Given entries:
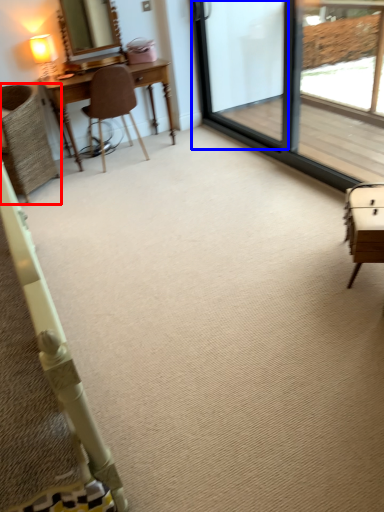
Question: Which object is further to the camera taking this photo, chair (highlighted by a red box) or screen door (highlighted by a blue box)?

Choices:
 (A) chair
 (B) screen door

Answer: (A)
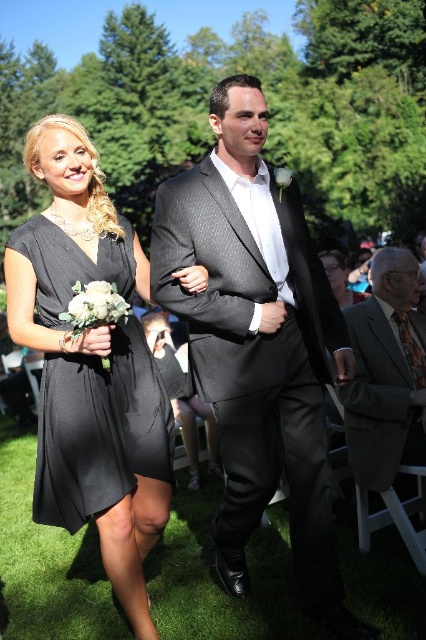
You are a photographer at a wedding and need to capture a photo of the two brides wearing the black satin dress at center and the matte black dress at lower center. Since you want to ensure both are clearly visible, which bride should you focus on first?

Your goal: Rewrite the data above with each occurrence of "highlighted by" changed to "marked by" and everything else kept the same, leaving out the pictures.

Answer for this exercise:
Question: Which object is further to the camera taking this photo, chair (marked by a red box) or screen door (marked by a blue box)?

Choices:
 (A) chair
 (B) screen door

Answer: (A)
You are a photographer at a wedding and need to capture a photo of the two brides wearing the black satin dress at center and the matte black dress at lower center. Since you want to ensure both are clearly visible, which bride should you focus on first?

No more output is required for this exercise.